■ DIRECTIONS
This exercise asks for a copy of each line in the records below with the word "degrees" in it.

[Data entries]
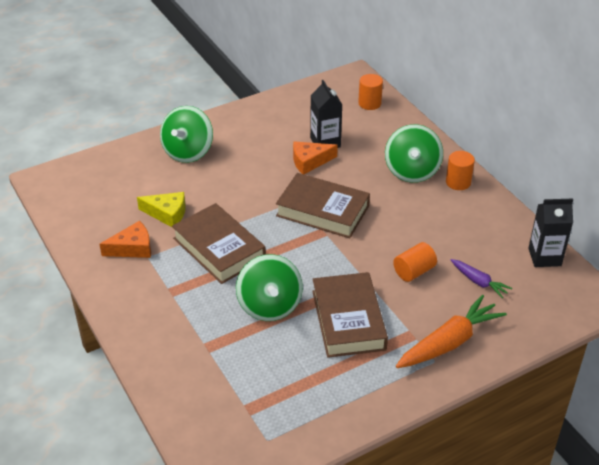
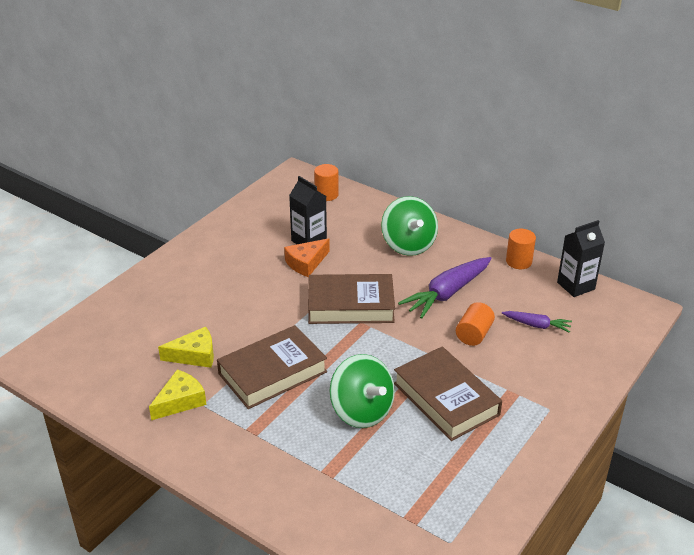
camera: 25 degrees left, 5 degrees down
(133, 248) = (180, 401): orange cheese -> yellow cheese
(188, 152) = (175, 288): green spinning top -> none
(219, 248) = (272, 373): brown book -> brown book turned 60 degrees counterclockwise
(416, 226) = (447, 293): none -> purple carrot
(448, 342) = (549, 388): orange carrot -> none
(458, 182) = (456, 243): orange cylinder -> orange cylinder (518, 261)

■ ANSWER BOX
camera: 25 degrees left, 5 degrees down
(219, 248) = (272, 373): brown book -> brown book turned 60 degrees counterclockwise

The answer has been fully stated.